__ACTION ITEM__
Only the lines from the one holding "75 degrees counterclockwise" through the end of the records below are to be reproduced exactly, and pictures are to be omitted.
___
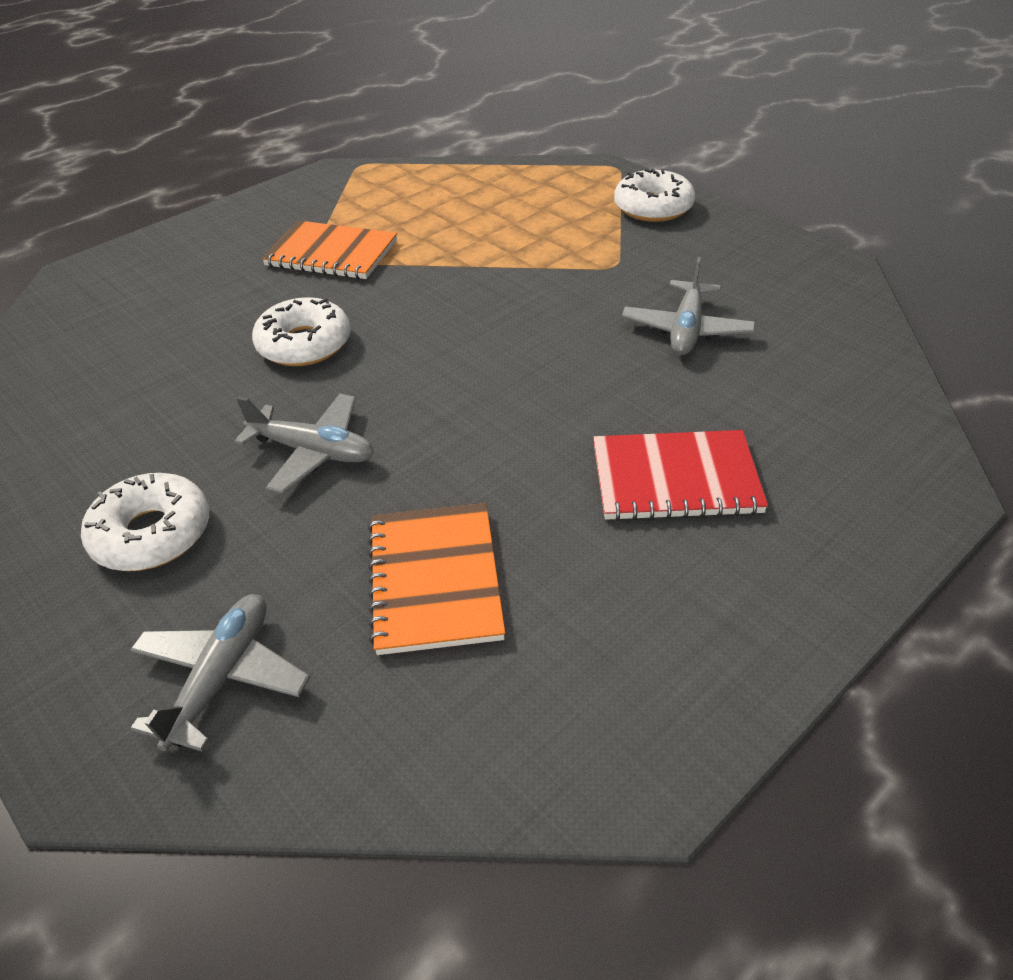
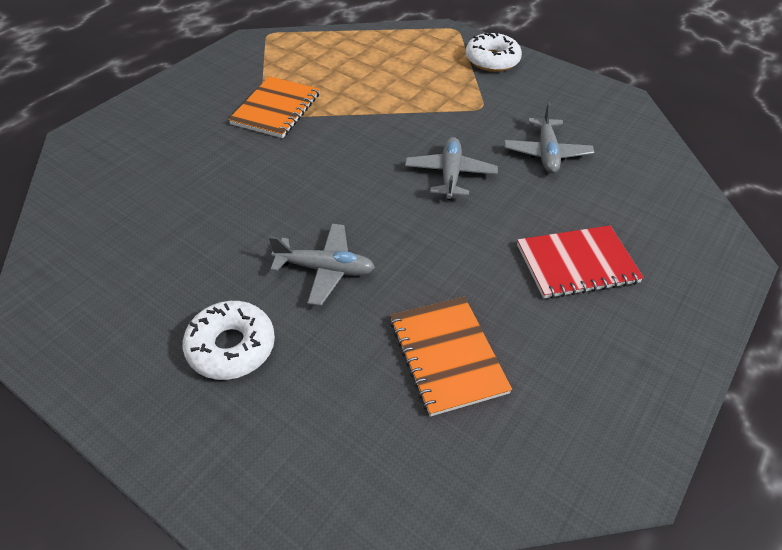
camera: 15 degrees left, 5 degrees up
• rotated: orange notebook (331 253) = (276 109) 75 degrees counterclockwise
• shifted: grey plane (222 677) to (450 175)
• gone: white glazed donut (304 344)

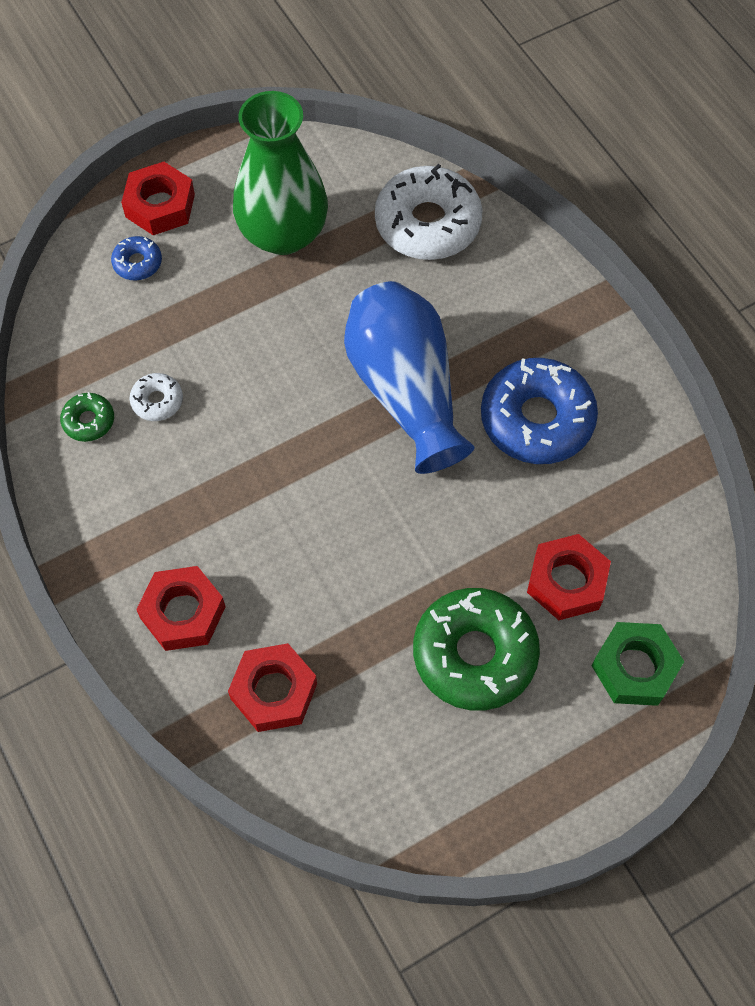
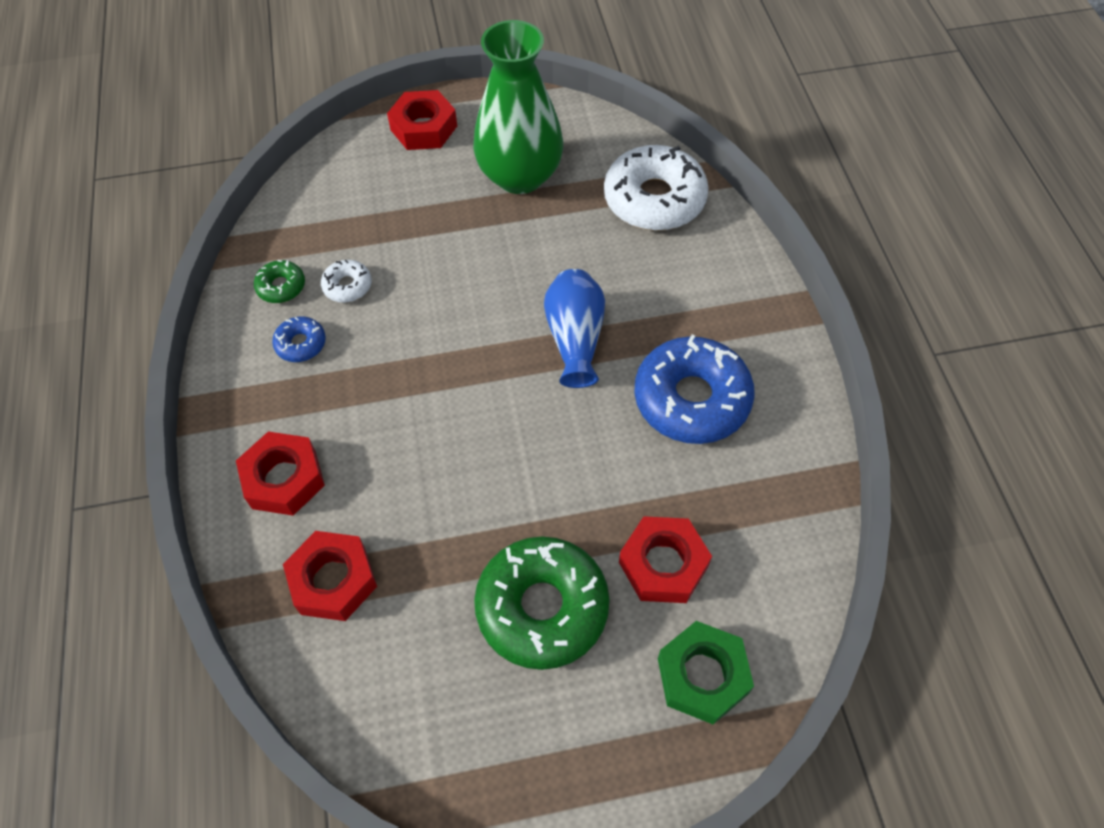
camera: 20 degrees right, 5 degrees down
• shifted: cobalt glazed donut (137 263) to (301 344)
• scaled: cobalt flower vase (405 391) = (575 338) x0.62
___
__RESULT FOR THIS TASK__
• rotated: orange notebook (331 253) = (276 109) 75 degrees counterclockwise
• shifted: grey plane (222 677) to (450 175)
• gone: white glazed donut (304 344)

camera: 20 degrees right, 5 degrees down
• shifted: cobalt glazed donut (137 263) to (301 344)
• scaled: cobalt flower vase (405 391) = (575 338) x0.62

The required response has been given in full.